BRIEF:
Copy out the full listing below as it stands, with its pictures left behind.
-------- DATA PROVIDED --------
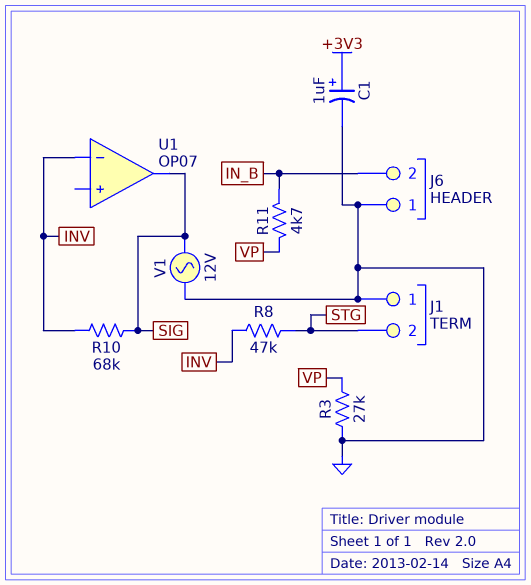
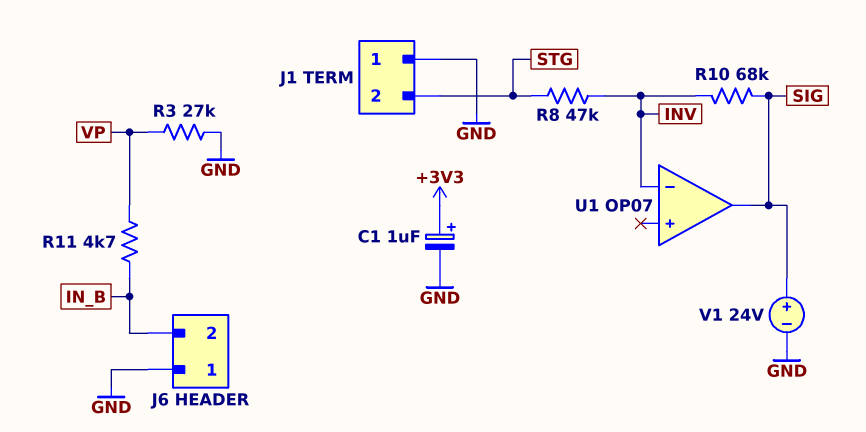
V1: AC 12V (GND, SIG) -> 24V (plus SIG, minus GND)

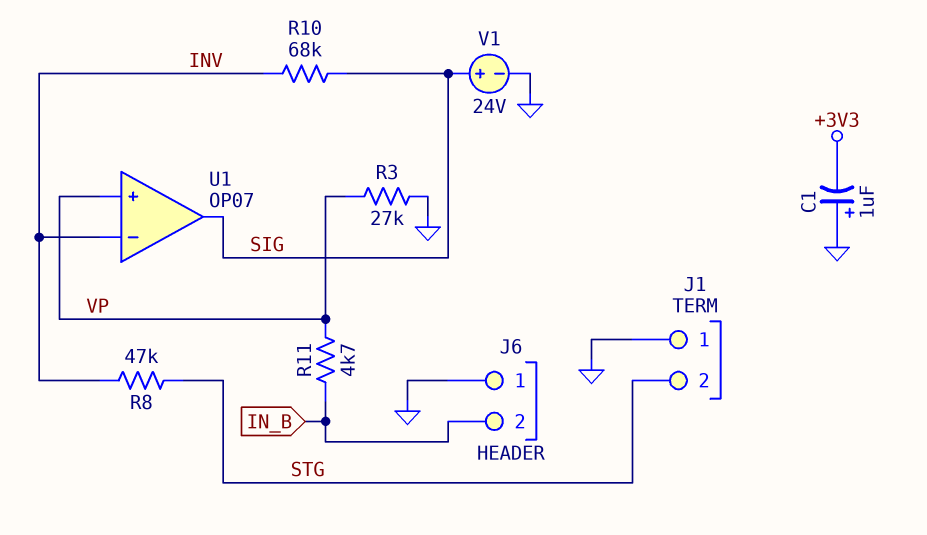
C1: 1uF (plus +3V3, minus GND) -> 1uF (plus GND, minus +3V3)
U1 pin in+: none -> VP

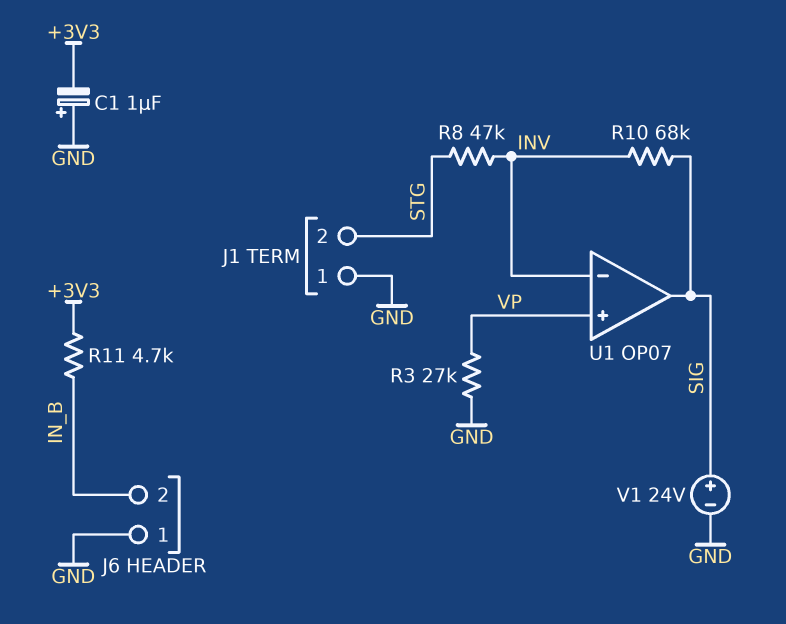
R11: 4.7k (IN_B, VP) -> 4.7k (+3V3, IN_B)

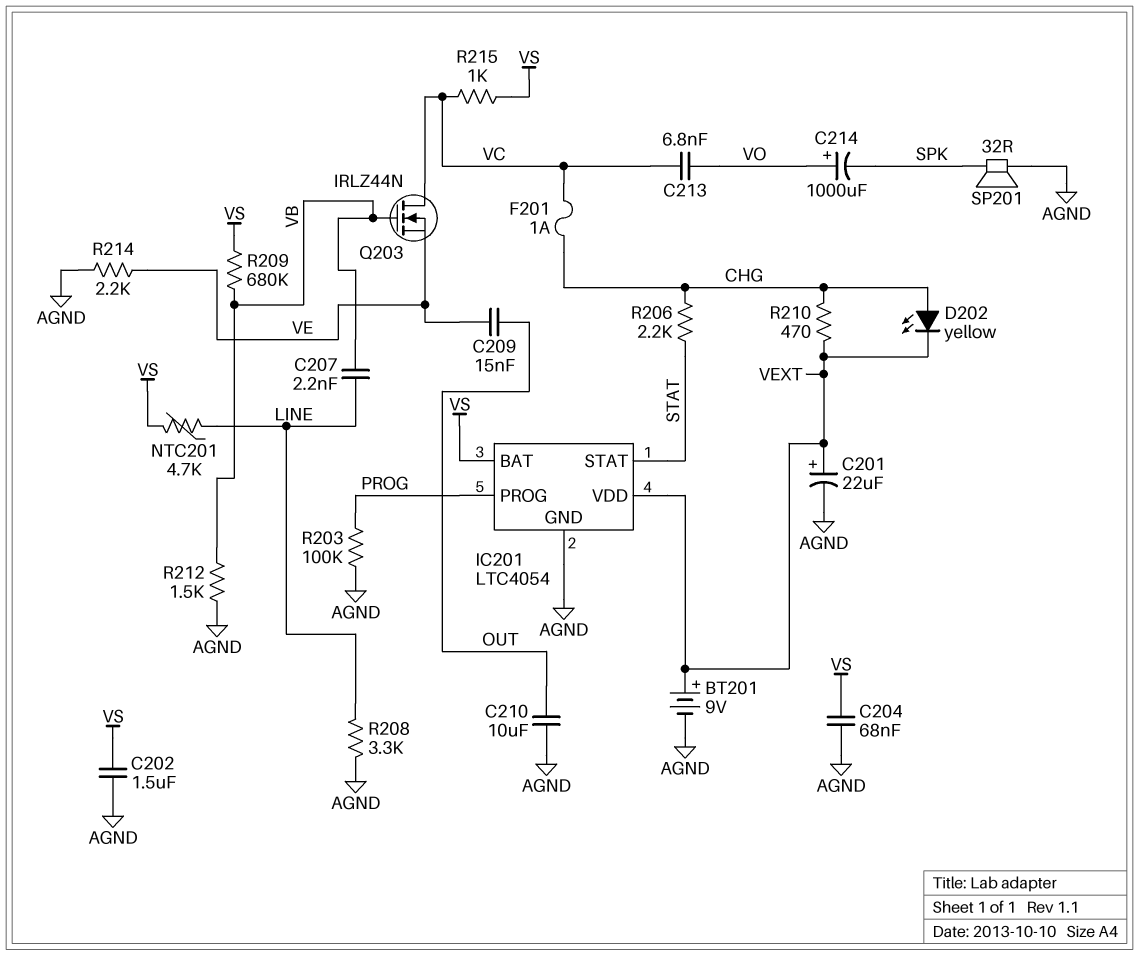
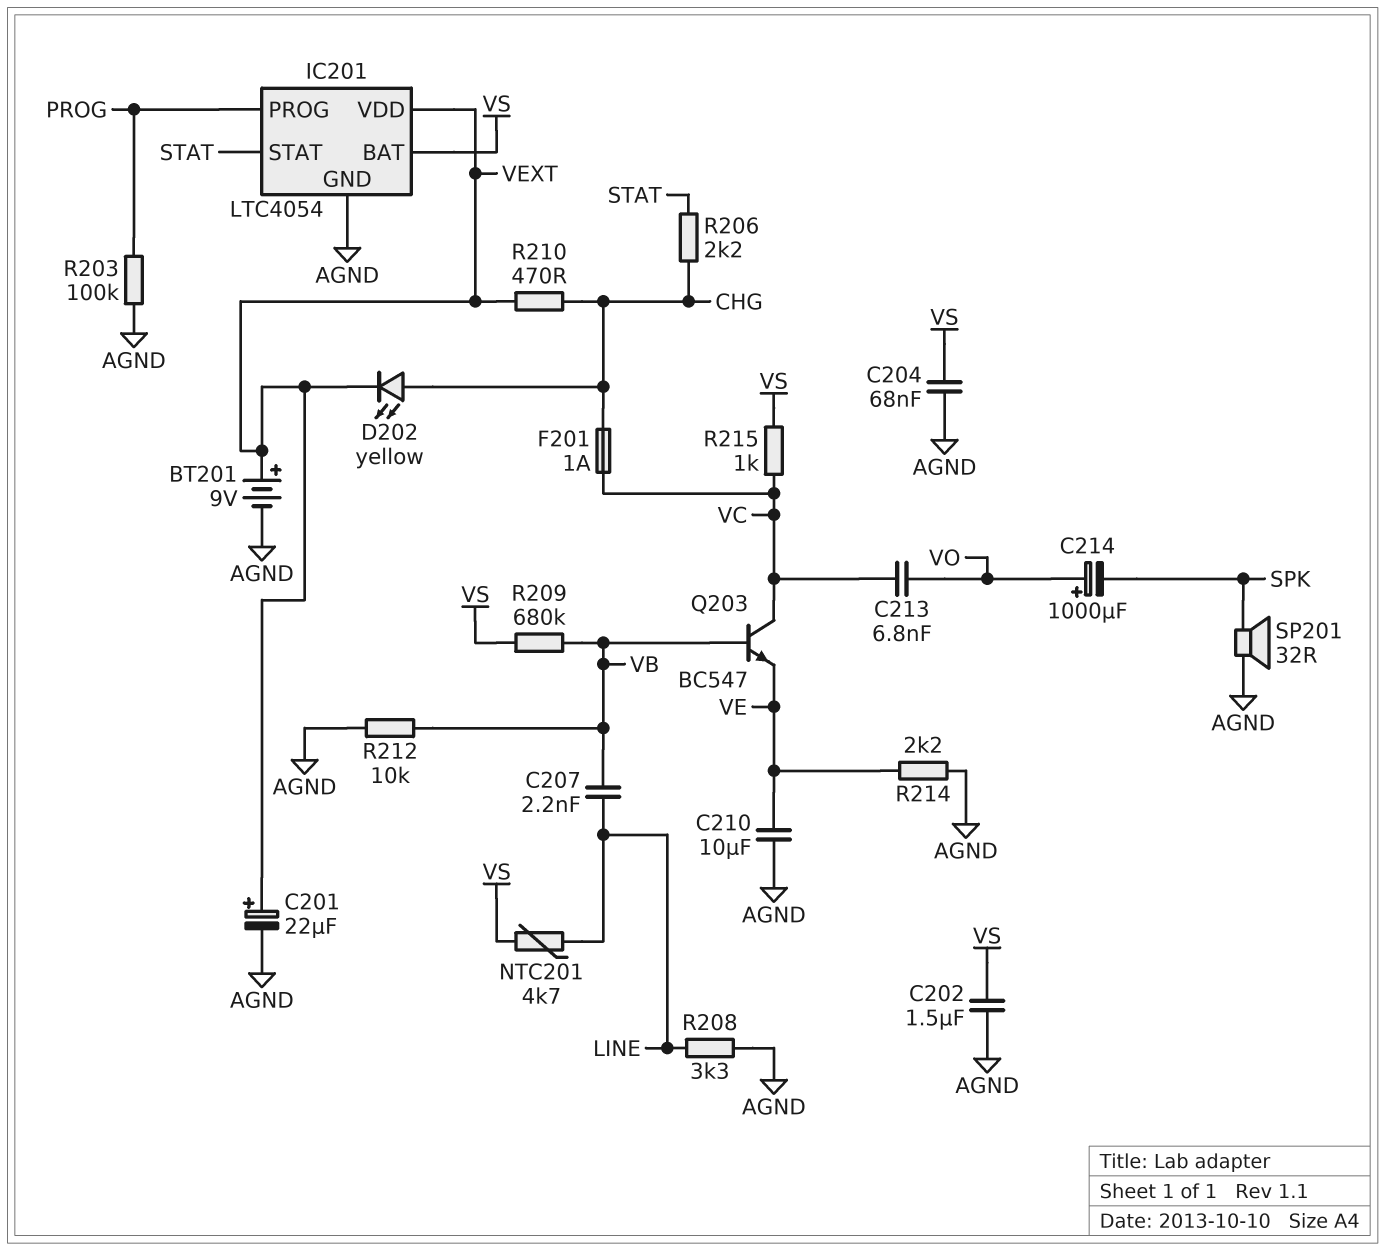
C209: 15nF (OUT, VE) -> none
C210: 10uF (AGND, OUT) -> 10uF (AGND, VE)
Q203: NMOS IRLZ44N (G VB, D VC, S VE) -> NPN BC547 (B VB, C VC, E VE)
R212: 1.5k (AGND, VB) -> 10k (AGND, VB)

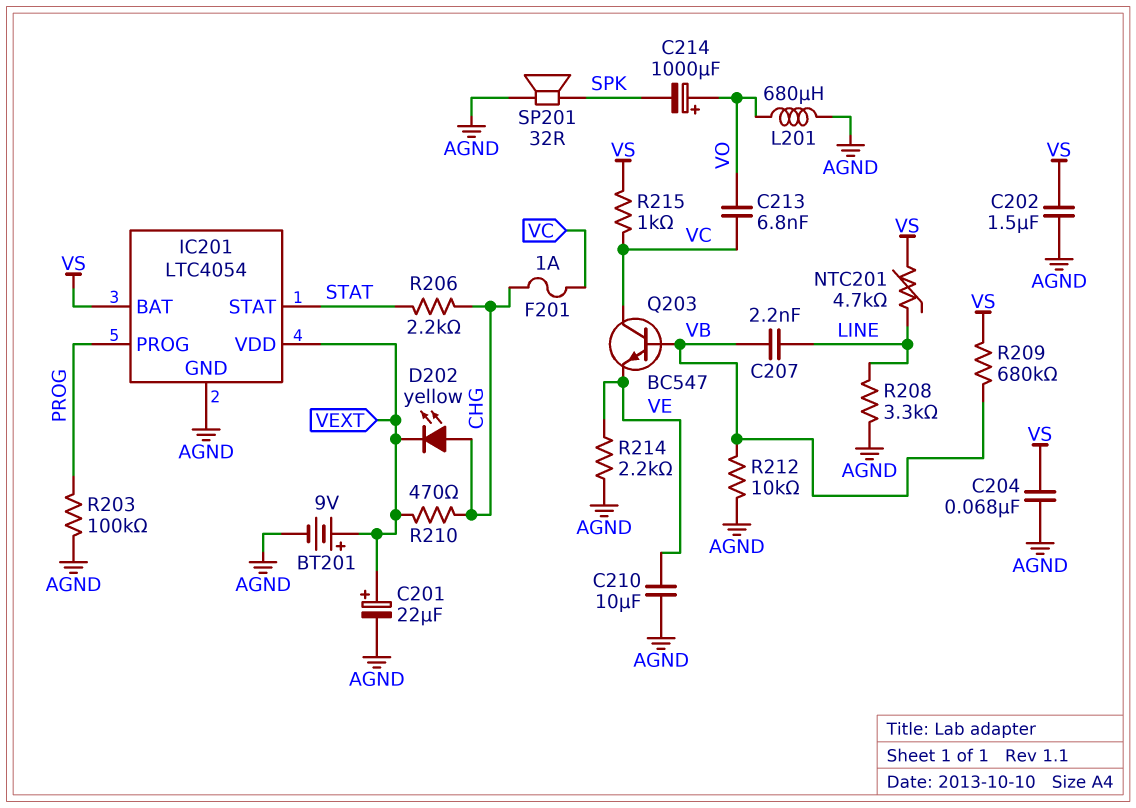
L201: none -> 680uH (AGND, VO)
--------
SOLVED PROBLEM:
V1: AC 12V (GND, SIG) -> 24V (plus SIG, minus GND)

C1: 1uF (plus +3V3, minus GND) -> 1uF (plus GND, minus +3V3)
U1 pin in+: none -> VP

R11: 4.7k (IN_B, VP) -> 4.7k (+3V3, IN_B)

C209: 15nF (OUT, VE) -> none
C210: 10uF (AGND, OUT) -> 10uF (AGND, VE)
Q203: NMOS IRLZ44N (G VB, D VC, S VE) -> NPN BC547 (B VB, C VC, E VE)
R212: 1.5k (AGND, VB) -> 10k (AGND, VB)

L201: none -> 680uH (AGND, VO)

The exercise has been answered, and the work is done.